Goal.
Count the lines in the items below that contain the string "pizz", treating uppercase and lowercase letters as distinct, and reply with only that number.

★ ★ ★ ★ ★ ★ ★

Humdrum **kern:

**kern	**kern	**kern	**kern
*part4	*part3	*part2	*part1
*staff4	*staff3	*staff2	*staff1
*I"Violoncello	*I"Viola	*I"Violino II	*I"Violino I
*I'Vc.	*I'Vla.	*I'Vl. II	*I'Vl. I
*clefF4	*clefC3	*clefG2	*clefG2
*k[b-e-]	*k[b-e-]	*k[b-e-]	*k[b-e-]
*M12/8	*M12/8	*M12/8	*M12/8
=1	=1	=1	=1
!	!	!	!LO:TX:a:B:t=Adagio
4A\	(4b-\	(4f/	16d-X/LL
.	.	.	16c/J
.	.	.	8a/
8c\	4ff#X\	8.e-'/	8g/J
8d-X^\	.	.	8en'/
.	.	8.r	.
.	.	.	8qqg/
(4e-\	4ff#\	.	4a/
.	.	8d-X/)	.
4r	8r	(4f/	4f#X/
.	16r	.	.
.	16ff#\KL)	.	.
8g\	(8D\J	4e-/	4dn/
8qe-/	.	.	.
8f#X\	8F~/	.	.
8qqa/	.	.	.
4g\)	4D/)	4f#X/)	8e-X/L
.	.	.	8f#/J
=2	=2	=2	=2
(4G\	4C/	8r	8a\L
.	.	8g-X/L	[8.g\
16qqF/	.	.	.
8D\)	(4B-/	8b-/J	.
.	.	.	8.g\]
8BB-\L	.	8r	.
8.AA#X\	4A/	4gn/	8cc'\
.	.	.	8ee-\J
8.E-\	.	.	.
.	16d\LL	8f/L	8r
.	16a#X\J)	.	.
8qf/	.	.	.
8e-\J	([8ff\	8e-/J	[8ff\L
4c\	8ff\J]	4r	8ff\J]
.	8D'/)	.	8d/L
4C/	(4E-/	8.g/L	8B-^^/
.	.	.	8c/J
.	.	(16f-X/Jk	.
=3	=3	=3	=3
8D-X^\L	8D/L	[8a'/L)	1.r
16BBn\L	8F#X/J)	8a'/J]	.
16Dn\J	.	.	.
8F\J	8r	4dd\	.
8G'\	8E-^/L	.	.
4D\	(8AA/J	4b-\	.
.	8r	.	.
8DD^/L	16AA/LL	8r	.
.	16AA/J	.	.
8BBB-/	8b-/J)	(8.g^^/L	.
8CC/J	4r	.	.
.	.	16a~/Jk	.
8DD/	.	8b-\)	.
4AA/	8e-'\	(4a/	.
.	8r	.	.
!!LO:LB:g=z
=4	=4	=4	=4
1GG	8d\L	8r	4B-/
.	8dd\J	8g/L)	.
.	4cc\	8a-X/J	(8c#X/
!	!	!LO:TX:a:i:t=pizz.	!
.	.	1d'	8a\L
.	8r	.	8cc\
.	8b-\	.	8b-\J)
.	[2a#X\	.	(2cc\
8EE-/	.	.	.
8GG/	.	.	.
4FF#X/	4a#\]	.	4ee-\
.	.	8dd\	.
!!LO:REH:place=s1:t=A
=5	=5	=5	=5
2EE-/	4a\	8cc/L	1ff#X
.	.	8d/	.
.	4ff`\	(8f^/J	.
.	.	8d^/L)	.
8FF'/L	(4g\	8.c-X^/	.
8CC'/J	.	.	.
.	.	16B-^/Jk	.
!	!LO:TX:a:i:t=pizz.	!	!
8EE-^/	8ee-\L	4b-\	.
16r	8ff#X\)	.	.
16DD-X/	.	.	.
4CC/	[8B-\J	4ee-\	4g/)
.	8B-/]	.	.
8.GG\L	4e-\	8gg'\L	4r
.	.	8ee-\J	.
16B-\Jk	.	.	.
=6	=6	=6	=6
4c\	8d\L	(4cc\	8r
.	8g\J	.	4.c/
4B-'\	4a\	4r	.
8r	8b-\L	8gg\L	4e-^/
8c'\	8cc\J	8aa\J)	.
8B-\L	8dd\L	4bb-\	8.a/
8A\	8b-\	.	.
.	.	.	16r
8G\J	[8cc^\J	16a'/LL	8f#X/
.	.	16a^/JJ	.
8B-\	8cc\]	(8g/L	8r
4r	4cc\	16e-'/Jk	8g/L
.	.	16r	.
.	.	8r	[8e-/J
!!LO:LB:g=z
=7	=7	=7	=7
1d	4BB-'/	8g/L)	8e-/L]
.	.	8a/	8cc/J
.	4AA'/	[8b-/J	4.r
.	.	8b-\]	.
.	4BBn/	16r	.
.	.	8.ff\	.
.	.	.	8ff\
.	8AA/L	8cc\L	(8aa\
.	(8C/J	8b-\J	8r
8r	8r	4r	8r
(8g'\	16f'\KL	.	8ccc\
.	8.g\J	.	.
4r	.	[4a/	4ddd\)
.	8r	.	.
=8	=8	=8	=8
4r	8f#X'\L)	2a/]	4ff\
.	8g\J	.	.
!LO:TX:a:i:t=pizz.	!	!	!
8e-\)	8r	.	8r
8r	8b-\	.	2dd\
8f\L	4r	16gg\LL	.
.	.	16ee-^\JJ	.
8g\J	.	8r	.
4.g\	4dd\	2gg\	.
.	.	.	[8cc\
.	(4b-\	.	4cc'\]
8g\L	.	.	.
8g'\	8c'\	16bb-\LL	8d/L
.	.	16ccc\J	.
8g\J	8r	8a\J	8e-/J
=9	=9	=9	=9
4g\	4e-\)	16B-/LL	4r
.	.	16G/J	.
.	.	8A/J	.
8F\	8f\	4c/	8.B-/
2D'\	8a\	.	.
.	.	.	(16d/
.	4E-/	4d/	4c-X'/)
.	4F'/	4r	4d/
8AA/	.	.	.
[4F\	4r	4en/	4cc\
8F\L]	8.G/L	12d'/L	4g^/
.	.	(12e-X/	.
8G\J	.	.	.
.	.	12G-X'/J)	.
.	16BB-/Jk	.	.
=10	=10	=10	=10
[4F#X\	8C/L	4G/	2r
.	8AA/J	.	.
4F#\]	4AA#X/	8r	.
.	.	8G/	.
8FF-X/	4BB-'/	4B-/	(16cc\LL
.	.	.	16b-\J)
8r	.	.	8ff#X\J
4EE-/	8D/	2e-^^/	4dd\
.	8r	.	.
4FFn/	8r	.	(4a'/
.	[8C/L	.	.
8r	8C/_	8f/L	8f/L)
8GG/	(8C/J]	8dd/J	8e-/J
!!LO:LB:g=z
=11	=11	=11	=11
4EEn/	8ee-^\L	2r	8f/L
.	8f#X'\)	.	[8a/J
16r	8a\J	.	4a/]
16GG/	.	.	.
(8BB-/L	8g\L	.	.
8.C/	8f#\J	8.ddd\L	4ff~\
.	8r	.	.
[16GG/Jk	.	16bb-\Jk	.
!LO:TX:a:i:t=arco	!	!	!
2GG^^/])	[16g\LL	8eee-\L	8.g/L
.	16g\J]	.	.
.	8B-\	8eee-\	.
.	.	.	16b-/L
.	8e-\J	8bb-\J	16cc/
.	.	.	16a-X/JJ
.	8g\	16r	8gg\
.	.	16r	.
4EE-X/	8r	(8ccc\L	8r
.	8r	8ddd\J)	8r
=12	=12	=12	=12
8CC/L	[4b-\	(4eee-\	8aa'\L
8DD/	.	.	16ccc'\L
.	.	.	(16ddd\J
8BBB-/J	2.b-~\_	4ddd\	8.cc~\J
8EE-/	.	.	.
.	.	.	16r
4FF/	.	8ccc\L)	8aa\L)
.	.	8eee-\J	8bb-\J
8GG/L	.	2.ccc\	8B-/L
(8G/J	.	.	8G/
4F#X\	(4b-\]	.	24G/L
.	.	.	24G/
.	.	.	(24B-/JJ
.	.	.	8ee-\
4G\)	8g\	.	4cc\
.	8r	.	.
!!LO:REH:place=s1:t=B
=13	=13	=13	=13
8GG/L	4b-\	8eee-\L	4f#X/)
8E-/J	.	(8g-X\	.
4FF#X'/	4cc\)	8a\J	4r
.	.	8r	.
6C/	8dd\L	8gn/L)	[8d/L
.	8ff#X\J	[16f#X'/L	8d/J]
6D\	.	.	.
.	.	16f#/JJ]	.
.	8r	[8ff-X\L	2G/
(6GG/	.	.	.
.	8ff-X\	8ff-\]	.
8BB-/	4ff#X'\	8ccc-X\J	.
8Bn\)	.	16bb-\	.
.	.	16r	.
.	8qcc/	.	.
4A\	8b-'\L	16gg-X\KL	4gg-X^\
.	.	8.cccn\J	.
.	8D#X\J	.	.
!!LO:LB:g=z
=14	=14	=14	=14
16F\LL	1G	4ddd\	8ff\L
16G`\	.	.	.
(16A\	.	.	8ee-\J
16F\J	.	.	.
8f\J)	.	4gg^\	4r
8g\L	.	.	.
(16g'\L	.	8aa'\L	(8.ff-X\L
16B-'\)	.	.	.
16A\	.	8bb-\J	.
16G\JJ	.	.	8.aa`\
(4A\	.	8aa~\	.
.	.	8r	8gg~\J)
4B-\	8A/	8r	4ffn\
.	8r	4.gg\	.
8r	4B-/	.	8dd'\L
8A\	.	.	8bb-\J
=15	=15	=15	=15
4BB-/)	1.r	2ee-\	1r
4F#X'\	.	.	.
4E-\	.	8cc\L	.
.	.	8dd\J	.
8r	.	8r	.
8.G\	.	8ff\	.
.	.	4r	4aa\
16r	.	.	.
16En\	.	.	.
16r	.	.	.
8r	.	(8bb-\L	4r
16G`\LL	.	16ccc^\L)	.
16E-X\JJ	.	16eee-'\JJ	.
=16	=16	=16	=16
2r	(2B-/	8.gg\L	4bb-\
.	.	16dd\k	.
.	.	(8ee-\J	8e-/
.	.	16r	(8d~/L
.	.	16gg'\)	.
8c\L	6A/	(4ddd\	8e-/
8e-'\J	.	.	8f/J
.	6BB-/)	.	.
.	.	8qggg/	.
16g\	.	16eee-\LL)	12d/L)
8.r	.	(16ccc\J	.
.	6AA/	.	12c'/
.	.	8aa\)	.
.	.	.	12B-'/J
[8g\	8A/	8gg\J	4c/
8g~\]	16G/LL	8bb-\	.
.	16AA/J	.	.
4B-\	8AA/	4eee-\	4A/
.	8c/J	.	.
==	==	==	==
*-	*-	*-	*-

★ ★ ★ ★ ★ ★ ★

Solution to this task.
3